### Exercise goal
Give a verbatim repeat of the lines that run from the line containing "camera: 170 degrees left, 10 degrees down" to the end of the data below.

(Colored object listings)
BEGIN

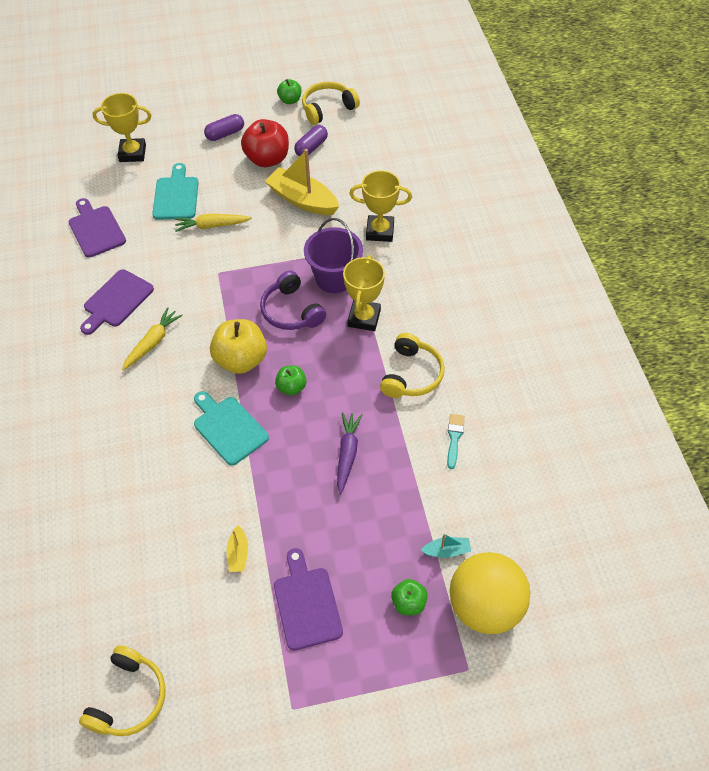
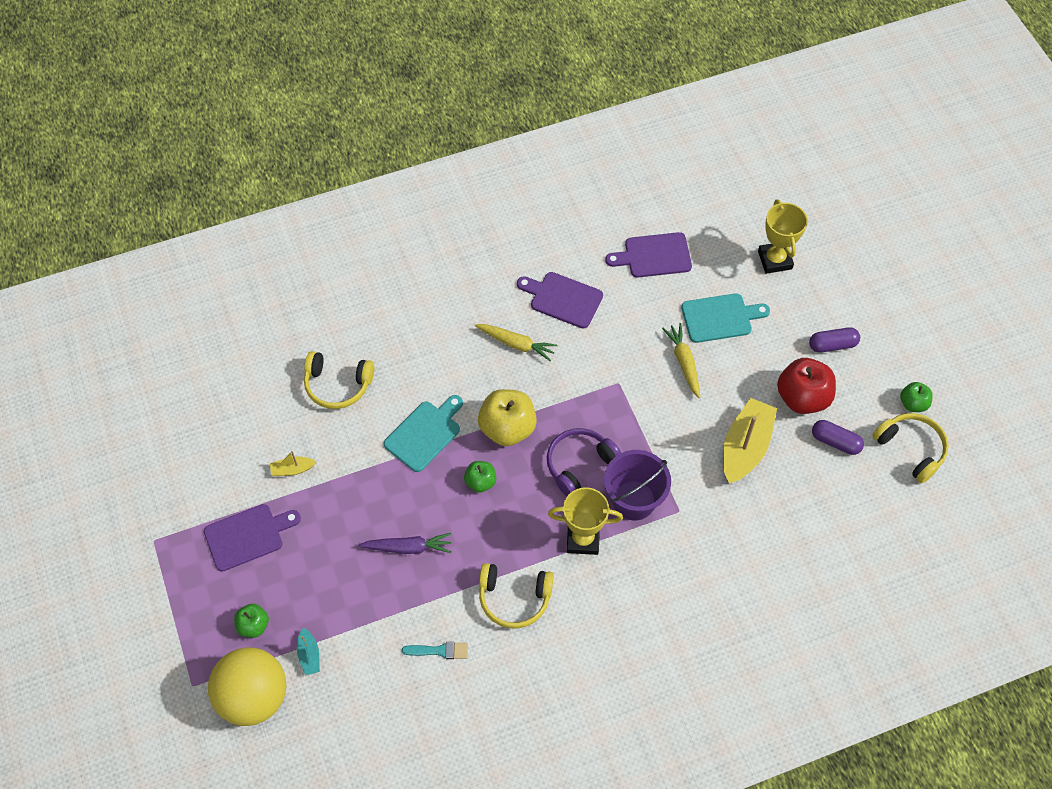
camera: 80 degrees right, 5 degrees up
purple cutting board [69,198,126,258] -> purple cutting board turned 150 degrees counterclockwise [605,232,692,278]
yellow headphones [79,645,166,736] -> yellow headphones moved to [304,351,374,409]
purple capsule [204,114,244,141] -> purple capsule turned 60 degrees counterclockwise [809,327,860,353]
yellow trophy [350,170,412,242] -> none

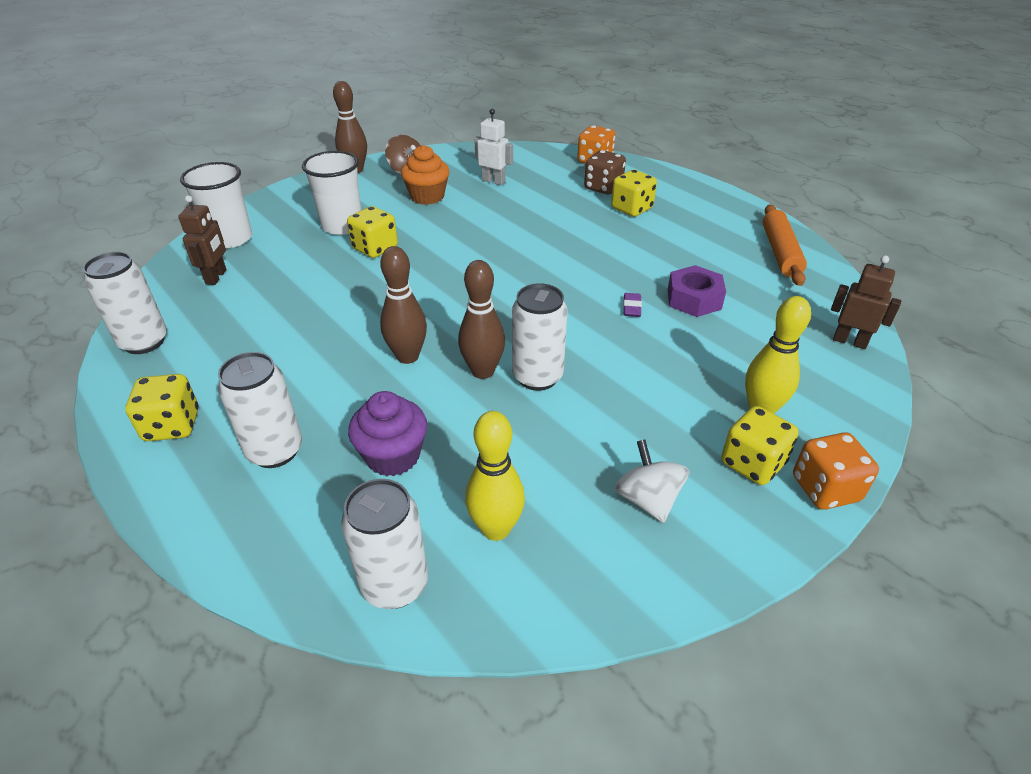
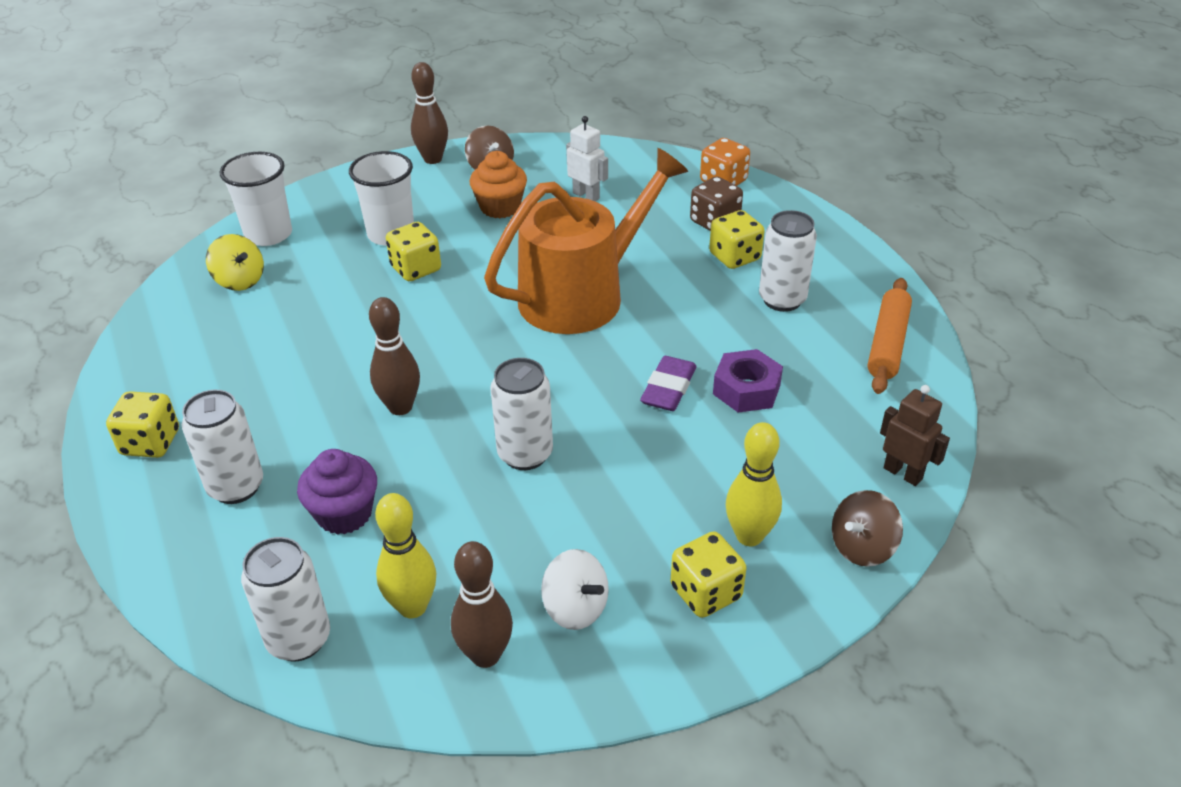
camera: 15 degrees right, 0 degrees up
white can [83,252,167,354] -> white can moved to [759,210,817,312]
brown robot [178,195,227,285] -> yellow spinning top [206,234,264,291]
brown bowling pin [458,260,505,379] -> brown bowling pin moved to [451,541,513,668]
white spinning top [615,440,690,523] -> white spinning top turned 135 degrees clockwise [541,549,609,630]
purple eraser [623,293,642,317] -> purple eraser [640,356,696,411], size x1.74
orange dice [793,432,879,510] -> none
none -> orange watering can [484,148,688,334]
none -> brown spinning top [832,490,903,567]

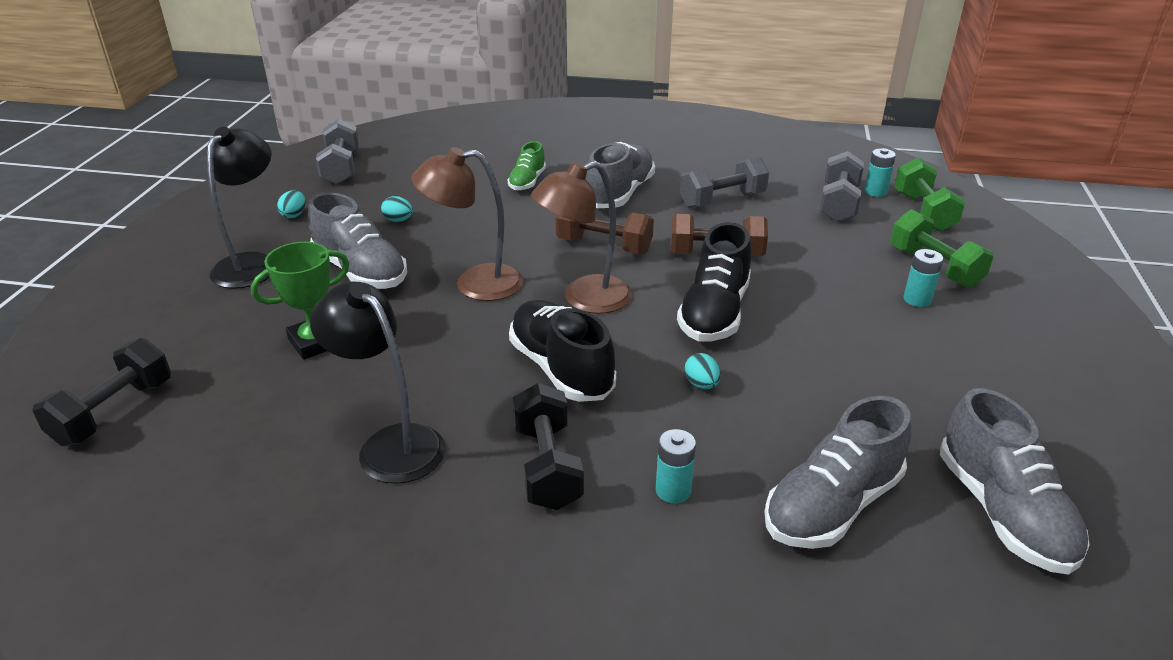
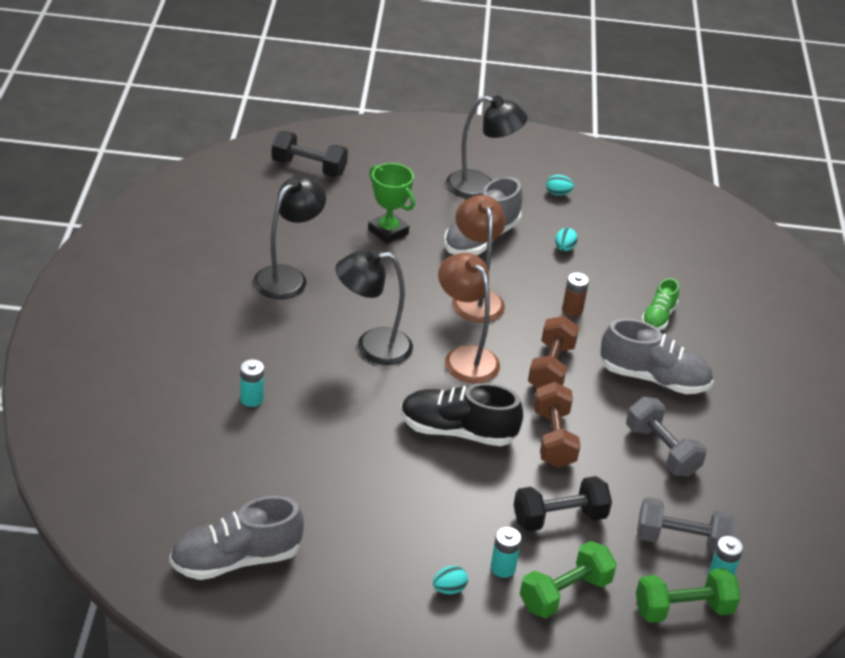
camera: 80 degrees right, 5 degrees up
grey dumbbell [316,119,359,184] -> none
green shoe [508,141,546,191] -> green shoe turned 75 degrees counterclockwise [641,278,679,330]
black shoe [509,300,616,402] -> black lamp [335,249,413,365]
black dumbbell [513,383,584,510] -> black dumbbell moved to [514,476,612,532]
turquoise egg [685,353,721,389] -> turquoise egg moved to [433,566,468,594]
grey shoe [764,396,911,549] -> none
none -> brown battery [562,272,589,316]

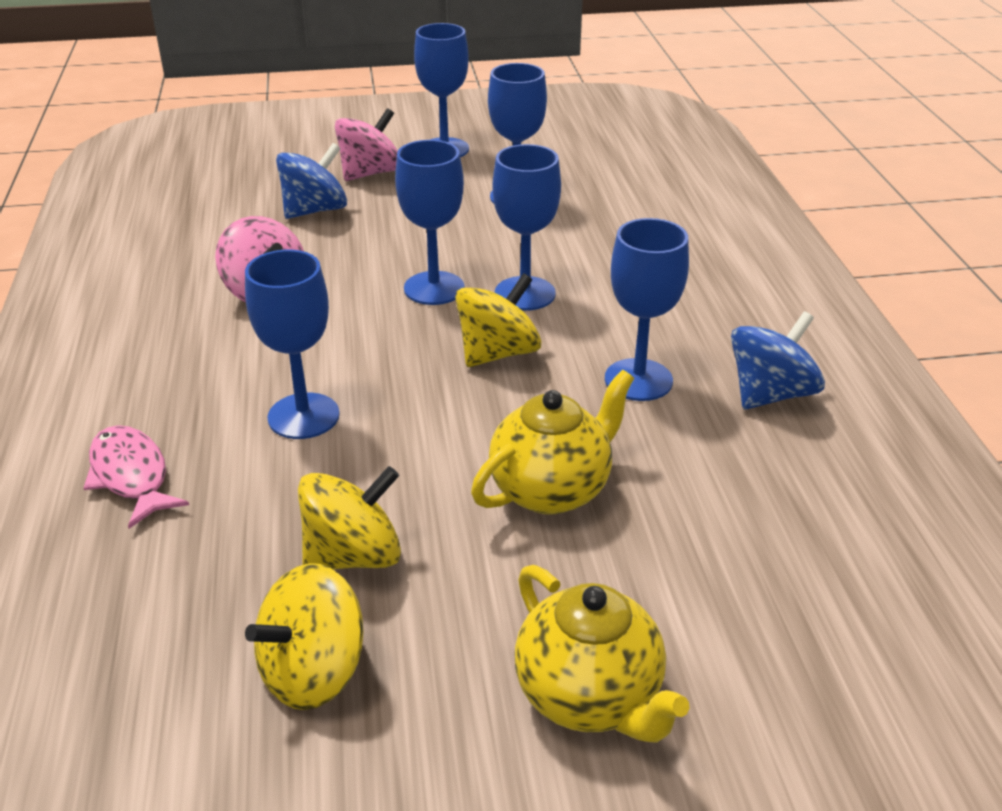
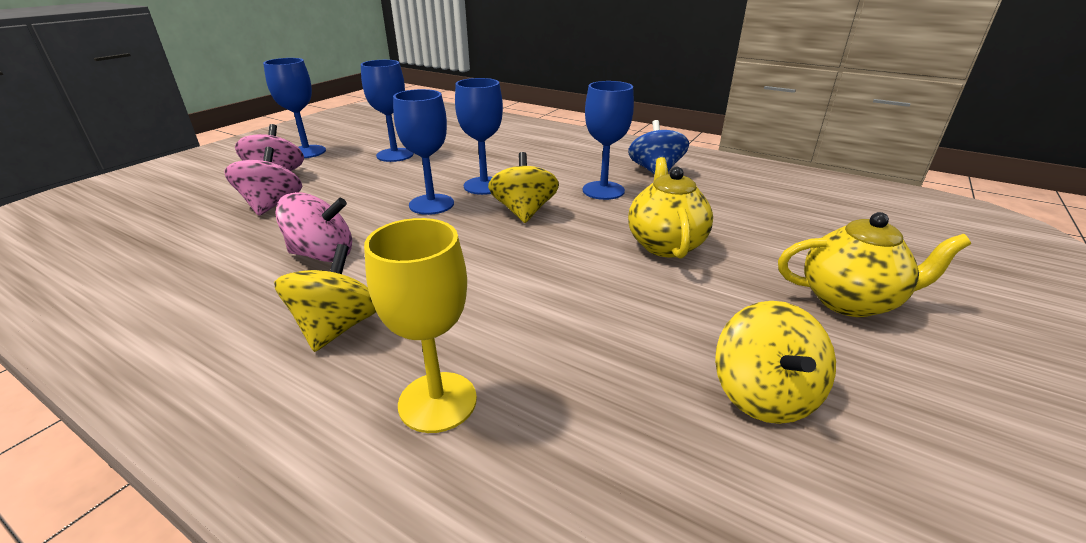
camera: 50 degrees left, 5 degrees down
pink fish [84,425,189,529] -> yellow goblet [364,218,477,433]
blue goblet [245,250,340,439] -> none
blue spinning top [276,143,347,219] -> pink spinning top [224,147,302,216]
yellow spinning top [298,466,401,569] -> yellow spinning top moved to [274,244,376,352]

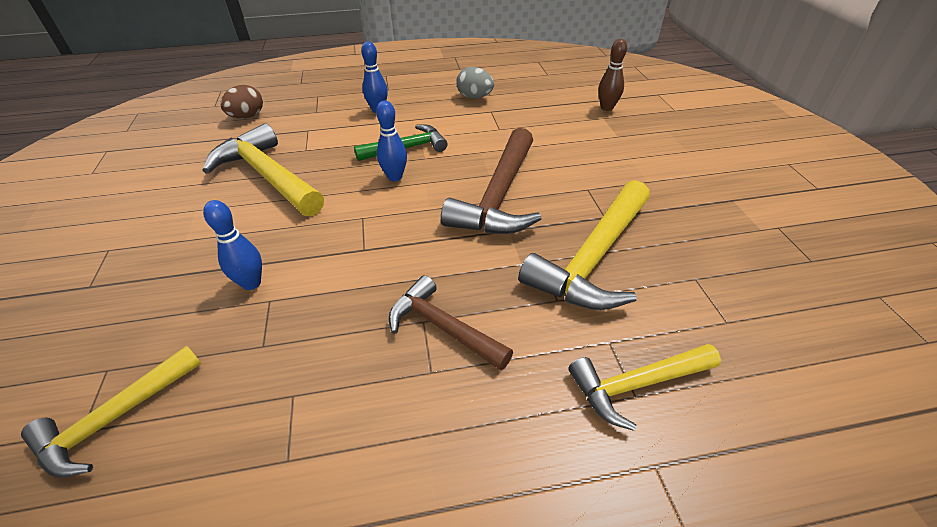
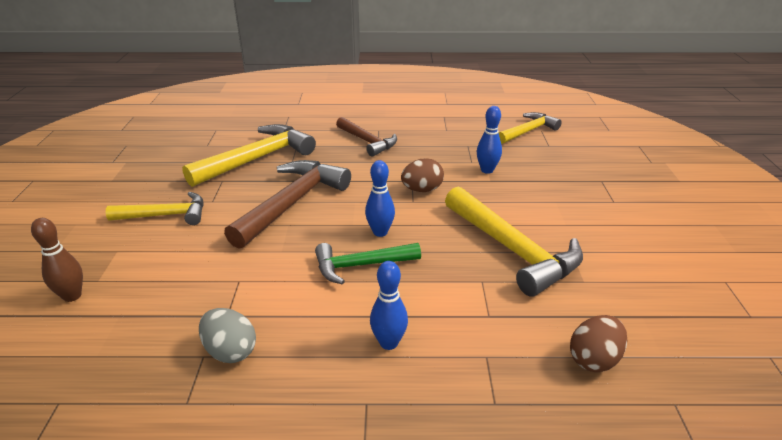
camera: 170 degrees left, 10 degrees down
yellow hammer [569,344,721,431] -> yellow hammer moved to [106,192,204,225]
none -> brown egg [401,158,444,192]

END

### Final answer
camera: 170 degrees left, 10 degrees down
yellow hammer [569,344,721,431] -> yellow hammer moved to [106,192,204,225]
none -> brown egg [401,158,444,192]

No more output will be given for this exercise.